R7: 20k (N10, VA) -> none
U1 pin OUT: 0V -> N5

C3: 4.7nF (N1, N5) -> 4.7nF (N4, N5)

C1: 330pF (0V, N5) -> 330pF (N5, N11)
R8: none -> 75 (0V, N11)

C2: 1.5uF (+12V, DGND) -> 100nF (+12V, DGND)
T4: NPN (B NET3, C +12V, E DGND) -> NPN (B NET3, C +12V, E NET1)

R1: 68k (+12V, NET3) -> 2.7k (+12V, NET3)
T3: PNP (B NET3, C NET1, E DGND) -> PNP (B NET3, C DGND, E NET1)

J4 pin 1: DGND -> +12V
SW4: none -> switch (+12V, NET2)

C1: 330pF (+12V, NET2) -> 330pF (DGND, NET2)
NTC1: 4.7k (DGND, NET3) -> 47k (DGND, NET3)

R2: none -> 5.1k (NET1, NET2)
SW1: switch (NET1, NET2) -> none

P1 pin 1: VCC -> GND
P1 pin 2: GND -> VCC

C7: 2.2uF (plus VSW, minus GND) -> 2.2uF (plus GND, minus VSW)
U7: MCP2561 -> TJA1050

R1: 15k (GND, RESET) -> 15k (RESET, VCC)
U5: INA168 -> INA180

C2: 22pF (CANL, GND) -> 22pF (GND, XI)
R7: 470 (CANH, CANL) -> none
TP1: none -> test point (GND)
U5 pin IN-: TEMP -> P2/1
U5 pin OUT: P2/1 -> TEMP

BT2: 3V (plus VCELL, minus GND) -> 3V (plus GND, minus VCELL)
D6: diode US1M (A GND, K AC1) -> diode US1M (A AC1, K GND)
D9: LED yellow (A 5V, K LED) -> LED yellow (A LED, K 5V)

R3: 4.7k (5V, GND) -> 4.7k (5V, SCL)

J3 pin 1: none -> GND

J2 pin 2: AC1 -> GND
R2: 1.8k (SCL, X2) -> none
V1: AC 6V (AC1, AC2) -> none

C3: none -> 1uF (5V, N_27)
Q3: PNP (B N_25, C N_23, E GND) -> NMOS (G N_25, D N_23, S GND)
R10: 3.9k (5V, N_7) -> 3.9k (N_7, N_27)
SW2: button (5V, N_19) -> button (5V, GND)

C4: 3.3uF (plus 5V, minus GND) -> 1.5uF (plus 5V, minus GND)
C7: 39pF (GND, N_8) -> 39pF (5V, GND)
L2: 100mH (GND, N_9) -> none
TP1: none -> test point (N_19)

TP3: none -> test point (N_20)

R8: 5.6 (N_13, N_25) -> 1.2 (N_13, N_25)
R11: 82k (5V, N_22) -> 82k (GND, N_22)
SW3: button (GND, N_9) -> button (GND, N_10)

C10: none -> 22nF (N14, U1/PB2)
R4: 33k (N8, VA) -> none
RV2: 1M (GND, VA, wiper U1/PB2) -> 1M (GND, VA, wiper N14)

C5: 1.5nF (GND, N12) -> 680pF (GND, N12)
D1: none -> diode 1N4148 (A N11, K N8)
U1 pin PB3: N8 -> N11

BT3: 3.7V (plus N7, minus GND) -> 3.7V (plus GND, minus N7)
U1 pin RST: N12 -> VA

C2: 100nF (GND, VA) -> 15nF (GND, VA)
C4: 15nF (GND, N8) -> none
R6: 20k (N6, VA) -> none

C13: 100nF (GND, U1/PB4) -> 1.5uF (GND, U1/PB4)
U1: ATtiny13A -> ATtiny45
---
Exercise objective.
Copy whichever lines in the listing above contain the word "DGND".

Written answer.
C2: 1.5uF (+12V, DGND) -> 100nF (+12V, DGND)
T4: NPN (B NET3, C +12V, E DGND) -> NPN (B NET3, C +12V, E NET1)
T3: PNP (B NET3, C NET1, E DGND) -> PNP (B NET3, C DGND, E NET1)
J4 pin 1: DGND -> +12V
C1: 330pF (+12V, NET2) -> 330pF (DGND, NET2)
NTC1: 4.7k (DGND, NET3) -> 47k (DGND, NET3)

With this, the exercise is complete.